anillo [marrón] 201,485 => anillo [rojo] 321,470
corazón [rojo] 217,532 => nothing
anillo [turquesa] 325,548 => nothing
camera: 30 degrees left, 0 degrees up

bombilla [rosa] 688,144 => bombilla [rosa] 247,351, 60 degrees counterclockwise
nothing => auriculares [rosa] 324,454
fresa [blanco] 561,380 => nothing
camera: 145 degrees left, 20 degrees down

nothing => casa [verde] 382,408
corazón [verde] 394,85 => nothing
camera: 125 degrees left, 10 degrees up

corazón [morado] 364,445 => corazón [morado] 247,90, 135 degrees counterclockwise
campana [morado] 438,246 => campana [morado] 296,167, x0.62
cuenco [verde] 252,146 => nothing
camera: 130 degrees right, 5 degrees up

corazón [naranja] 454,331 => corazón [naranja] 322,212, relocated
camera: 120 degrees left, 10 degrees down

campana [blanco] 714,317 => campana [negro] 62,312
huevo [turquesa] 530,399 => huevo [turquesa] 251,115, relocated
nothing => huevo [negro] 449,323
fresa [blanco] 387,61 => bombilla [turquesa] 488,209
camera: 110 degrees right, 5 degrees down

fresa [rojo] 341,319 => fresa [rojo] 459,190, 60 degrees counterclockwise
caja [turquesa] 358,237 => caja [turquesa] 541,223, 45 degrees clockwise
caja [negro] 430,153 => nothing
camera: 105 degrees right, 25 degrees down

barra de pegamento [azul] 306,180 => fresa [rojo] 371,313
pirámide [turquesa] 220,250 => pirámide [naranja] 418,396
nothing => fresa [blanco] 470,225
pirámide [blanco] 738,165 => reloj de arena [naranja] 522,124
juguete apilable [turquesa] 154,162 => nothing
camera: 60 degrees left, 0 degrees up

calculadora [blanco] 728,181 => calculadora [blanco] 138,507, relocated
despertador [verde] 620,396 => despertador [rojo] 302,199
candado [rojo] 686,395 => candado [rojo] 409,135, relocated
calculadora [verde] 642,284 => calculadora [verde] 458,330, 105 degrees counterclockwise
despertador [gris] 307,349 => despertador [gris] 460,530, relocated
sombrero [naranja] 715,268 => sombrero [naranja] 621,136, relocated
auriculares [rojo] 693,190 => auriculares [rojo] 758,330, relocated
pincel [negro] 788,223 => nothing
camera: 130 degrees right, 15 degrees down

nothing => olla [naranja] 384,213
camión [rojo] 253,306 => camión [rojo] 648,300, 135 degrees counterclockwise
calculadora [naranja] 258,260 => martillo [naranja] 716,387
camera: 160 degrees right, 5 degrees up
........
## TASK DETAILS:
Count the lines of the material holding "huevo". Report the number alone.

## OUTPUT FOR THIS TASK:
2